__Exercise requirements__. The answer must consist of every line in the records below that contains the string "semicircle".

__Exercise inputs__.

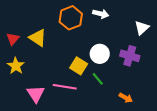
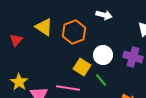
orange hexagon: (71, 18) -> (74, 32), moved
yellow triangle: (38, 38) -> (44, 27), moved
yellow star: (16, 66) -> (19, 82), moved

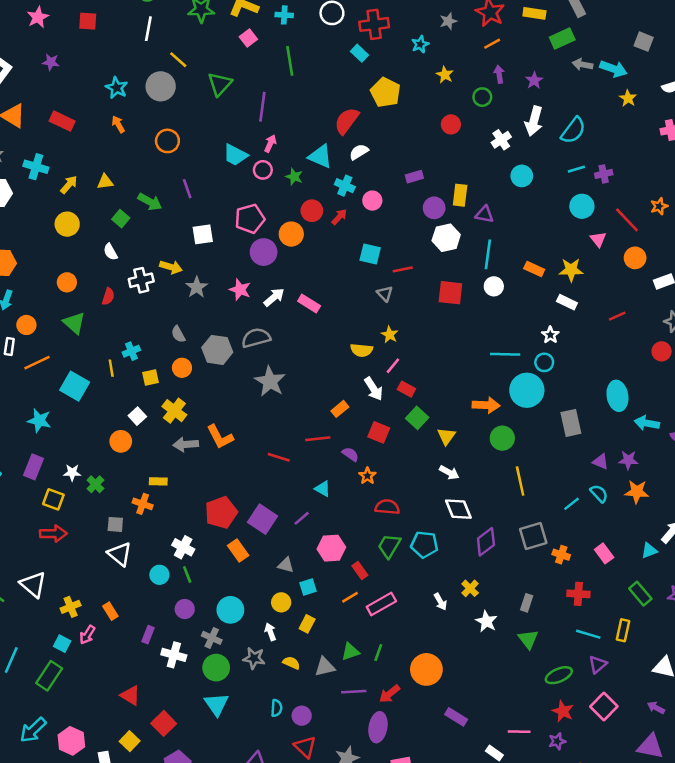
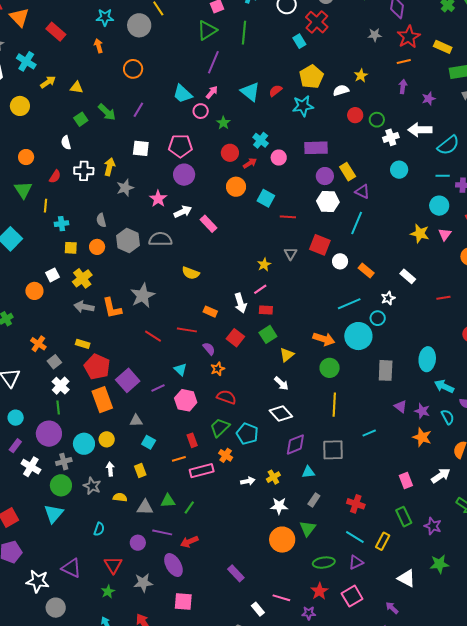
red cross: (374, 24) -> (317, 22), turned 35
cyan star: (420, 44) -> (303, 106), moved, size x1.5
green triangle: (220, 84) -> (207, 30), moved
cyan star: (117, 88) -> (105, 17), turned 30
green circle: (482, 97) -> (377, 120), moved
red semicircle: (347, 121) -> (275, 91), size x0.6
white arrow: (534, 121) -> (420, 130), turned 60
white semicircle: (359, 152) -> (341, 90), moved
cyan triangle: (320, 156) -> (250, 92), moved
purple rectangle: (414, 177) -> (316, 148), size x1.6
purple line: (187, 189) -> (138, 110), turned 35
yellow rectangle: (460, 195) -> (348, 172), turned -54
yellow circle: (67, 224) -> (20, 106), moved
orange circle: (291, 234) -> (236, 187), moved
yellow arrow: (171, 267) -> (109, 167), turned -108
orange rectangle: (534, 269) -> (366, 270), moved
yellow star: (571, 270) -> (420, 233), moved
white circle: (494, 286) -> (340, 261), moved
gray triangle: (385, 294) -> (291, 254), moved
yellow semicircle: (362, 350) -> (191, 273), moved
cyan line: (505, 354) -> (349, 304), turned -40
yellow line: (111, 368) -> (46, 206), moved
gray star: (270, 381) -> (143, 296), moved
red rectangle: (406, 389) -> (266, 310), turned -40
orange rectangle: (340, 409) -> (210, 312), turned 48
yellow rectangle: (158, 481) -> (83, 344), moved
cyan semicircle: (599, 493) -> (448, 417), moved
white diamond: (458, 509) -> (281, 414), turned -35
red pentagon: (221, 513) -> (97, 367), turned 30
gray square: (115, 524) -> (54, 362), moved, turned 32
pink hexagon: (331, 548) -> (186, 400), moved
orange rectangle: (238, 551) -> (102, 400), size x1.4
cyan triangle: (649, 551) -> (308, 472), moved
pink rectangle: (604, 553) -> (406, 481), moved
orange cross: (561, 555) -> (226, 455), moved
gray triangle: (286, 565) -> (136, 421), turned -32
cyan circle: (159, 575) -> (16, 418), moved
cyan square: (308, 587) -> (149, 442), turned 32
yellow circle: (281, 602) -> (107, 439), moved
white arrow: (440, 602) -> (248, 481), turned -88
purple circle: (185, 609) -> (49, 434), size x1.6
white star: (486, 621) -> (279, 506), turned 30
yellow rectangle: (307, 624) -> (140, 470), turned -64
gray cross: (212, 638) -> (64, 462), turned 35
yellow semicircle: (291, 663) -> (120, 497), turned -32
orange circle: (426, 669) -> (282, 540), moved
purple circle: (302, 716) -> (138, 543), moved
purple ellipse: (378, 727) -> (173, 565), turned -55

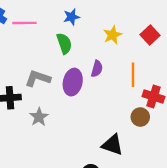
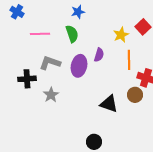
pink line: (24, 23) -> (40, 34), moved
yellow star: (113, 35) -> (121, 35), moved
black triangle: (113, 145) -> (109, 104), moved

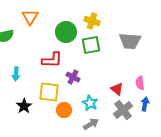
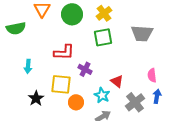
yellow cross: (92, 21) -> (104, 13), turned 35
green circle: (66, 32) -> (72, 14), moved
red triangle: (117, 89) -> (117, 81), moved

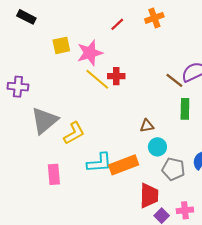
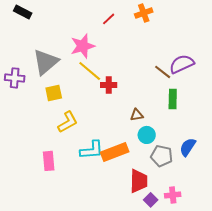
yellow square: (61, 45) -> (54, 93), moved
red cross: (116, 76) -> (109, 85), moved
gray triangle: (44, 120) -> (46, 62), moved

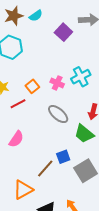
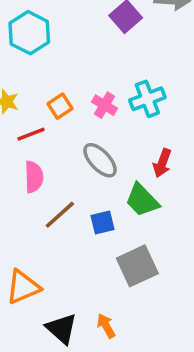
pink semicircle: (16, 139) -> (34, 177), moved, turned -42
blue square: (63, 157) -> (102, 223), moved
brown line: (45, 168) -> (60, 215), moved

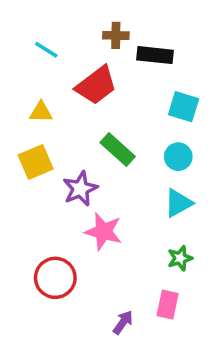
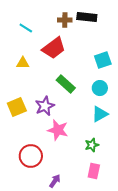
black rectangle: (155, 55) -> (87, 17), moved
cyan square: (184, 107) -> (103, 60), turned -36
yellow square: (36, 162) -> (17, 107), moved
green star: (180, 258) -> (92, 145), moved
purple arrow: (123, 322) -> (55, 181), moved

__Reply__.
red semicircle: (347, 121) -> (275, 91), size x0.6
white semicircle: (359, 152) -> (341, 90), moved
yellow semicircle: (362, 350) -> (191, 273), moved
cyan semicircle: (599, 493) -> (448, 417), moved
yellow semicircle: (291, 663) -> (120, 497), turned -32
pink semicircle: (16, 139) -> (34, 177), moved, turned -42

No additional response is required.